What you need to do: Reproduce each of the following records verbatim, line for line, without altering any character.

Input records:
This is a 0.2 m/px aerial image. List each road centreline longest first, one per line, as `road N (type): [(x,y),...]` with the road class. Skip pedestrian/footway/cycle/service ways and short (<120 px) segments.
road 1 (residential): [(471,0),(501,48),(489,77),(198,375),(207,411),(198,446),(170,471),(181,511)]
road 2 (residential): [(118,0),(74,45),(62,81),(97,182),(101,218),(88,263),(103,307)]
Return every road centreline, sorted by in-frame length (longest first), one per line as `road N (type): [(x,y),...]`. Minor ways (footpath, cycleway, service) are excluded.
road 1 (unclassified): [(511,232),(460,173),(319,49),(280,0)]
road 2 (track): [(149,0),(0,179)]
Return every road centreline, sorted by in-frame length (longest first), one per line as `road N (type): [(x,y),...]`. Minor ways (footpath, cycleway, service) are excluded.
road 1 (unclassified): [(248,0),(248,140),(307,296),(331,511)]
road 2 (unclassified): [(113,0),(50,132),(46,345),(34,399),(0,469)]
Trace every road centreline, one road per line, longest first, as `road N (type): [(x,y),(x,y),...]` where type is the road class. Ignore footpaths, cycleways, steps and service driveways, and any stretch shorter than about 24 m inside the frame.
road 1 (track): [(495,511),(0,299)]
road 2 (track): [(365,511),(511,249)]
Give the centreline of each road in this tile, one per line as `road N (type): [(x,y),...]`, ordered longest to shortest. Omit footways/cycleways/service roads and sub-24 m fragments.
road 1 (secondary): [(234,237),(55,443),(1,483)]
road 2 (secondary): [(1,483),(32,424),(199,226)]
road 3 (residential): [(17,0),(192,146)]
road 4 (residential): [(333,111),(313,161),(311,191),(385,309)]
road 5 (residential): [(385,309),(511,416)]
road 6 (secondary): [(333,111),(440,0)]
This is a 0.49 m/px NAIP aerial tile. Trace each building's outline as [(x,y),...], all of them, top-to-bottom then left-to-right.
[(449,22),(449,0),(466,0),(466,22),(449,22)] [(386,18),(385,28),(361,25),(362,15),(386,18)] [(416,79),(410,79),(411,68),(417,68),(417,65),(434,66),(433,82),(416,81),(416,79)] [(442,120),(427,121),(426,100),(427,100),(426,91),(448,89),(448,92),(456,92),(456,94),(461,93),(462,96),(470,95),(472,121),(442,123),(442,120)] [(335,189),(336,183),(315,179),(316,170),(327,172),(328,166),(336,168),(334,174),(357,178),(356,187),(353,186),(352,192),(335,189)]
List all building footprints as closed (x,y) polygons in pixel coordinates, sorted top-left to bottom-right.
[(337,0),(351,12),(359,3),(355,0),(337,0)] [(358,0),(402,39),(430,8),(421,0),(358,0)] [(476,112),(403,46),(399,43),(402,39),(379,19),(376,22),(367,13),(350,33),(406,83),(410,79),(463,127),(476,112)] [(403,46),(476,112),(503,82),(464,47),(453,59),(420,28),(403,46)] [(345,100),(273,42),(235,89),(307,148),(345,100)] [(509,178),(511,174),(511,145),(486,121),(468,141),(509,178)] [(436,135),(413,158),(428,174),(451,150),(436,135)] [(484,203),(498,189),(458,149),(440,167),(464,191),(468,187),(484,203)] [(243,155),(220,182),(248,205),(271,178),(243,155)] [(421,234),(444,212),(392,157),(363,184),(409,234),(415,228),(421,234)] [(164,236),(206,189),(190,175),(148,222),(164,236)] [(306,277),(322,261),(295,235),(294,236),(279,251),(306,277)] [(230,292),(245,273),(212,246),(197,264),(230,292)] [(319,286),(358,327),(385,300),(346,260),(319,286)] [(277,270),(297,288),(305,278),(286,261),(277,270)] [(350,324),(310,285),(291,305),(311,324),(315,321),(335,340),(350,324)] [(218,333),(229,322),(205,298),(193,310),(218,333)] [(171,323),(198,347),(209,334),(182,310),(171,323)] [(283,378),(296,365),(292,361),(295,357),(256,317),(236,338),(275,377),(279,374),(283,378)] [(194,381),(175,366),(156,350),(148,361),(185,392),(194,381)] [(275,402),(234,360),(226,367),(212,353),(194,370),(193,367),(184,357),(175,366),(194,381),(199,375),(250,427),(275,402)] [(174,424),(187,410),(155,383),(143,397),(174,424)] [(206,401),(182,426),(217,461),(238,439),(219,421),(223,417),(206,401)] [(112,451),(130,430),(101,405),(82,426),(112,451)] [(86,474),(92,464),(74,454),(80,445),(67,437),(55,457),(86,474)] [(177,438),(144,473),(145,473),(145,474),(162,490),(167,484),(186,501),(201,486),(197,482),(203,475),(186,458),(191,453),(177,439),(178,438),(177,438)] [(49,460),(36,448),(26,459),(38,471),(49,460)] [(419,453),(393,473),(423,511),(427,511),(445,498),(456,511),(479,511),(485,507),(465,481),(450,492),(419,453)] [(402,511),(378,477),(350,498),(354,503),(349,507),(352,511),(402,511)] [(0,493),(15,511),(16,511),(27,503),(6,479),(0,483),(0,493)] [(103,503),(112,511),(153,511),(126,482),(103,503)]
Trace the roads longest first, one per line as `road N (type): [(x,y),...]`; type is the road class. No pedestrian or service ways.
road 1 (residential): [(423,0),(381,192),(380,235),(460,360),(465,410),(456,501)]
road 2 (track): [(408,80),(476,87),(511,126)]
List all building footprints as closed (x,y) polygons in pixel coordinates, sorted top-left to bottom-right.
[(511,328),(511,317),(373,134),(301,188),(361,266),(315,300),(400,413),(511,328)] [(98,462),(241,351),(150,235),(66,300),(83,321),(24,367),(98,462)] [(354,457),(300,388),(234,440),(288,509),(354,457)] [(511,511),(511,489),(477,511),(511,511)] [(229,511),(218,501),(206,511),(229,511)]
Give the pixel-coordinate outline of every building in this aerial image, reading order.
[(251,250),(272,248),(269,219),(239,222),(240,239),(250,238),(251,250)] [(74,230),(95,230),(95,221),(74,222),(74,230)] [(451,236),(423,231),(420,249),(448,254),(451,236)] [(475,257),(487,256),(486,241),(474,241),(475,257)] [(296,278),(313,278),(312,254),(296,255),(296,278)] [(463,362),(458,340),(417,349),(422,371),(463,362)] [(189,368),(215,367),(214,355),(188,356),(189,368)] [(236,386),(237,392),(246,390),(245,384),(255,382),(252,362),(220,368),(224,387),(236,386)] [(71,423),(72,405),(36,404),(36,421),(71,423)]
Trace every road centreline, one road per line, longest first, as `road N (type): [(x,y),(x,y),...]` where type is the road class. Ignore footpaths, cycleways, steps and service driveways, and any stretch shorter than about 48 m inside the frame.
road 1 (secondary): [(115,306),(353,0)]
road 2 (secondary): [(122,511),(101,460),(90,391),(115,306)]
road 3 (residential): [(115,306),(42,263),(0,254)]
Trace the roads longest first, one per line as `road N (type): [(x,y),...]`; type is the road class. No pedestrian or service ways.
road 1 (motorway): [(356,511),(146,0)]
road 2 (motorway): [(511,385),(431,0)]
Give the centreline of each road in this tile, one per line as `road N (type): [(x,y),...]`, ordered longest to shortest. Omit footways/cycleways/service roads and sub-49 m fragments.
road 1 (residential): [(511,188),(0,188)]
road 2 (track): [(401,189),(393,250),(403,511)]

Solution for this exercise:
This is a 0.2 m/px aerial image. List each road centreline longest first, one per line, as `road N (type): [(x,y),...]` with the road class. Skip pedestrian/footway/cycle/service ways and short (<120 px) segments.
road 1 (residential): [(471,0),(501,48),(489,77),(198,375),(207,411),(198,446),(170,471),(181,511)]
road 2 (residential): [(118,0),(74,45),(62,81),(97,182),(101,218),(88,263),(103,307)]
Return every road centreline, sorted by in-frame length (longest first), one per line as `road N (type): [(x,y),...]`. Minor ways (footpath, cycleway, service) are excluded.
road 1 (unclassified): [(511,232),(460,173),(319,49),(280,0)]
road 2 (track): [(149,0),(0,179)]
Return every road centreline, sorted by in-frame length (longest first), one per line as `road N (type): [(x,y),...]`. Minor ways (footpath, cycleway, service) are excluded.
road 1 (unclassified): [(248,0),(248,140),(307,296),(331,511)]
road 2 (unclassified): [(113,0),(50,132),(46,345),(34,399),(0,469)]
Trace every road centreline, one road per line, longest first, as `road N (type): [(x,y),(x,y),...]` where type is the road class. Ignore footpaths, cycleways, steps and service driveways, and any stretch shorter than about 24 m inside the frame.
road 1 (track): [(495,511),(0,299)]
road 2 (track): [(365,511),(511,249)]
Give the centreline of each road in this tile, one per line as `road N (type): [(x,y),...]`, ordered longest to shortest. Omit footways/cycleways/service roads and sub-24 m fragments.
road 1 (secondary): [(234,237),(55,443),(1,483)]
road 2 (secondary): [(1,483),(32,424),(199,226)]
road 3 (residential): [(17,0),(192,146)]
road 4 (residential): [(333,111),(313,161),(311,191),(385,309)]
road 5 (residential): [(385,309),(511,416)]
road 6 (secondary): [(333,111),(440,0)]
This is a 0.49 m/px NAIP aerial tile. Trace each building's outline as [(x,y),...], all of them, top-to-bottom then left-to-right.
[(449,22),(449,0),(466,0),(466,22),(449,22)] [(386,18),(385,28),(361,25),(362,15),(386,18)] [(416,79),(410,79),(411,68),(417,68),(417,65),(434,66),(433,82),(416,81),(416,79)] [(442,120),(427,121),(426,100),(427,100),(426,91),(448,89),(448,92),(456,92),(456,94),(461,93),(462,96),(470,95),(472,121),(442,123),(442,120)] [(335,189),(336,183),(315,179),(316,170),(327,172),(328,166),(336,168),(334,174),(357,178),(356,187),(353,186),(352,192),(335,189)]
List all building footprints as closed (x,y) polygons in pixel coordinates, sorted top-left to bottom-right.
[(337,0),(351,12),(359,3),(355,0),(337,0)] [(358,0),(402,39),(430,8),(421,0),(358,0)] [(476,112),(403,46),(399,43),(402,39),(379,19),(376,22),(367,13),(350,33),(406,83),(410,79),(463,127),(476,112)] [(403,46),(476,112),(503,82),(464,47),(453,59),(420,28),(403,46)] [(345,100),(273,42),(235,89),(307,148),(345,100)] [(509,178),(511,174),(511,145),(486,121),(468,141),(509,178)] [(436,135),(413,158),(428,174),(451,150),(436,135)] [(484,203),(498,189),(458,149),(440,167),(464,191),(468,187),(484,203)] [(243,155),(220,182),(248,205),(271,178),(243,155)] [(421,234),(444,212),(392,157),(363,184),(409,234),(415,228),(421,234)] [(164,236),(206,189),(190,175),(148,222),(164,236)] [(306,277),(322,261),(295,235),(294,236),(279,251),(306,277)] [(230,292),(245,273),(212,246),(197,264),(230,292)] [(319,286),(358,327),(385,300),(346,260),(319,286)] [(277,270),(297,288),(305,278),(286,261),(277,270)] [(350,324),(310,285),(291,305),(311,324),(315,321),(335,340),(350,324)] [(218,333),(229,322),(205,298),(193,310),(218,333)] [(171,323),(198,347),(209,334),(182,310),(171,323)] [(283,378),(296,365),(292,361),(295,357),(256,317),(236,338),(275,377),(279,374),(283,378)] [(194,381),(175,366),(156,350),(148,361),(185,392),(194,381)] [(275,402),(234,360),(226,367),(212,353),(194,370),(193,367),(184,357),(175,366),(194,381),(199,375),(250,427),(275,402)] [(174,424),(187,410),(155,383),(143,397),(174,424)] [(206,401),(182,426),(217,461),(238,439),(219,421),(223,417),(206,401)] [(112,451),(130,430),(101,405),(82,426),(112,451)] [(86,474),(92,464),(74,454),(80,445),(67,437),(55,457),(86,474)] [(177,438),(144,473),(145,473),(145,474),(162,490),(167,484),(186,501),(201,486),(197,482),(203,475),(186,458),(191,453),(177,439),(178,438),(177,438)] [(49,460),(36,448),(26,459),(38,471),(49,460)] [(419,453),(393,473),(423,511),(427,511),(445,498),(456,511),(479,511),(485,507),(465,481),(450,492),(419,453)] [(402,511),(378,477),(350,498),(354,503),(349,507),(352,511),(402,511)] [(0,493),(15,511),(16,511),(27,503),(6,479),(0,483),(0,493)] [(103,503),(112,511),(153,511),(126,482),(103,503)]
Trace the roads longest first, one per line as `road N (type): [(x,y),...]`; type is the road class. No pedestrian or service ways.
road 1 (residential): [(423,0),(381,192),(380,235),(460,360),(465,410),(456,501)]
road 2 (track): [(408,80),(476,87),(511,126)]
List all building footprints as closed (x,y) polygons in pixel coordinates, sorted top-left to bottom-right.
[(511,328),(511,317),(373,134),(301,188),(361,266),(315,300),(400,413),(511,328)] [(98,462),(241,351),(150,235),(66,300),(83,321),(24,367),(98,462)] [(354,457),(300,388),(234,440),(288,509),(354,457)] [(511,511),(511,489),(477,511),(511,511)] [(229,511),(218,501),(206,511),(229,511)]
Give the pixel-coordinate outline of every building in this aerial image, reading order.
[(251,250),(272,248),(269,219),(239,222),(240,239),(250,238),(251,250)] [(74,230),(95,230),(95,221),(74,222),(74,230)] [(451,236),(423,231),(420,249),(448,254),(451,236)] [(475,257),(487,256),(486,241),(474,241),(475,257)] [(296,278),(313,278),(312,254),(296,255),(296,278)] [(463,362),(458,340),(417,349),(422,371),(463,362)] [(189,368),(215,367),(214,355),(188,356),(189,368)] [(236,386),(237,392),(246,390),(245,384),(255,382),(252,362),(220,368),(224,387),(236,386)] [(71,423),(72,405),(36,404),(36,421),(71,423)]
Trace every road centreline, one road per line, longest first, as `road N (type): [(x,y),(x,y),...]` where type is the road class. Ignore footpaths, cycleways, steps and service driveways, and any stretch shorter than about 48 m inside the frame.
road 1 (secondary): [(115,306),(353,0)]
road 2 (secondary): [(122,511),(101,460),(90,391),(115,306)]
road 3 (residential): [(115,306),(42,263),(0,254)]
Trace the roads longest first, one per line as `road N (type): [(x,y),...]`; type is the road class. No pedestrian or service ways.
road 1 (motorway): [(356,511),(146,0)]
road 2 (motorway): [(511,385),(431,0)]
Give the centreline of each road in this tile, one per line as `road N (type): [(x,y),...]`, ordered longest to shortest. Omit footways/cycleways/service roads and sub-49 m fragments.
road 1 (residential): [(511,188),(0,188)]
road 2 (track): [(401,189),(393,250),(403,511)]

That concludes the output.